EXERCISE GOAL >>
Could you reproduce all of the following entries exactly?

SOURCE RECORDS >>
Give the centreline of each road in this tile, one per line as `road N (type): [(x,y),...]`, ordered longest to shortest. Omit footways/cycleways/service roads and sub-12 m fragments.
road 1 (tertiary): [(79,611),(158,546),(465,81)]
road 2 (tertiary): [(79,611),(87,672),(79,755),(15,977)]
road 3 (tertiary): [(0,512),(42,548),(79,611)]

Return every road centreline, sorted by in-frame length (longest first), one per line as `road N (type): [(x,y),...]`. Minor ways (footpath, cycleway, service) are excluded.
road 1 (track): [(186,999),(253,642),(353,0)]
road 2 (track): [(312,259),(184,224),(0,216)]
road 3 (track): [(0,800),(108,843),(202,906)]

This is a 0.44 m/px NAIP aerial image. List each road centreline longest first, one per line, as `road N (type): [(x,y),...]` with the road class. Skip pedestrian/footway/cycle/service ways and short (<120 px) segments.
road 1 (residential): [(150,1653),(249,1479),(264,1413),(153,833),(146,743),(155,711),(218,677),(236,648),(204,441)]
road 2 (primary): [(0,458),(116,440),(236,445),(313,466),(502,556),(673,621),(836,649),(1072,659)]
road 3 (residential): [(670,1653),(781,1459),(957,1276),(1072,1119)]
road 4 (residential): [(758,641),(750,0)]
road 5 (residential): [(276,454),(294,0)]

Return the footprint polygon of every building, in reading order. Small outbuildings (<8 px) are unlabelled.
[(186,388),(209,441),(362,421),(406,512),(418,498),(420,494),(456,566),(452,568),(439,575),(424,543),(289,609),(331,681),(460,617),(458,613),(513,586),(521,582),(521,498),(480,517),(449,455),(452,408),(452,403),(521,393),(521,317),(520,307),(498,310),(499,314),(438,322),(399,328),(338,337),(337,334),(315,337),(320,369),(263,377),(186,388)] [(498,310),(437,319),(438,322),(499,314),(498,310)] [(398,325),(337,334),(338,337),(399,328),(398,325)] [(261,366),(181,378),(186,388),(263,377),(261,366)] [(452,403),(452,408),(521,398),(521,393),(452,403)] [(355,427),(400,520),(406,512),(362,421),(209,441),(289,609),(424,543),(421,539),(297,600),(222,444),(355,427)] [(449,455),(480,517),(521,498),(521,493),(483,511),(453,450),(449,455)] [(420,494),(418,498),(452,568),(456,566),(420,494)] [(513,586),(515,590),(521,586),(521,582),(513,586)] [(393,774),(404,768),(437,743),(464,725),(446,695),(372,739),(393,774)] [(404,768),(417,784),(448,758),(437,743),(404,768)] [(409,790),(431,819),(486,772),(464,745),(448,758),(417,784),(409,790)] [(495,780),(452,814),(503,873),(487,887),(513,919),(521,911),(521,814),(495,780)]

YOUR RESPONSE >>
Give the centreline of each road in this tile, one per line as `road N (type): [(x,y),...]`, ordered longest to shortest. Omit footways/cycleways/service roads and sub-12 m fragments.
road 1 (tertiary): [(79,611),(158,546),(465,81)]
road 2 (tertiary): [(79,611),(87,672),(79,755),(15,977)]
road 3 (tertiary): [(0,512),(42,548),(79,611)]

Return every road centreline, sorted by in-frame length (longest first), one per line as `road N (type): [(x,y),...]`. Minor ways (footpath, cycleway, service) are excluded.
road 1 (track): [(186,999),(253,642),(353,0)]
road 2 (track): [(312,259),(184,224),(0,216)]
road 3 (track): [(0,800),(108,843),(202,906)]

This is a 0.44 m/px NAIP aerial image. List each road centreline longest first, one per line, as `road N (type): [(x,y),...]` with the road class. Skip pedestrian/footway/cycle/service ways and short (<120 px) segments.
road 1 (residential): [(150,1653),(249,1479),(264,1413),(153,833),(146,743),(155,711),(218,677),(236,648),(204,441)]
road 2 (primary): [(0,458),(116,440),(236,445),(313,466),(502,556),(673,621),(836,649),(1072,659)]
road 3 (residential): [(670,1653),(781,1459),(957,1276),(1072,1119)]
road 4 (residential): [(758,641),(750,0)]
road 5 (residential): [(276,454),(294,0)]

Return the footprint polygon of every building, in reading order. Small outbuildings (<8 px) are unlabelled.
[(186,388),(209,441),(362,421),(406,512),(418,498),(420,494),(456,566),(452,568),(439,575),(424,543),(289,609),(331,681),(460,617),(458,613),(513,586),(521,582),(521,498),(480,517),(449,455),(452,408),(452,403),(521,393),(521,317),(520,307),(498,310),(499,314),(438,322),(399,328),(338,337),(337,334),(315,337),(320,369),(263,377),(186,388)] [(498,310),(437,319),(438,322),(499,314),(498,310)] [(398,325),(337,334),(338,337),(399,328),(398,325)] [(261,366),(181,378),(186,388),(263,377),(261,366)] [(452,403),(452,408),(521,398),(521,393),(452,403)] [(355,427),(400,520),(406,512),(362,421),(209,441),(289,609),(424,543),(421,539),(297,600),(222,444),(355,427)] [(449,455),(480,517),(521,498),(521,493),(483,511),(453,450),(449,455)] [(420,494),(418,498),(452,568),(456,566),(420,494)] [(513,586),(515,590),(521,586),(521,582),(513,586)] [(393,774),(404,768),(437,743),(464,725),(446,695),(372,739),(393,774)] [(404,768),(417,784),(448,758),(437,743),(404,768)] [(409,790),(431,819),(486,772),(464,745),(448,758),(417,784),(409,790)] [(495,780),(452,814),(503,873),(487,887),(513,919),(521,911),(521,814),(495,780)]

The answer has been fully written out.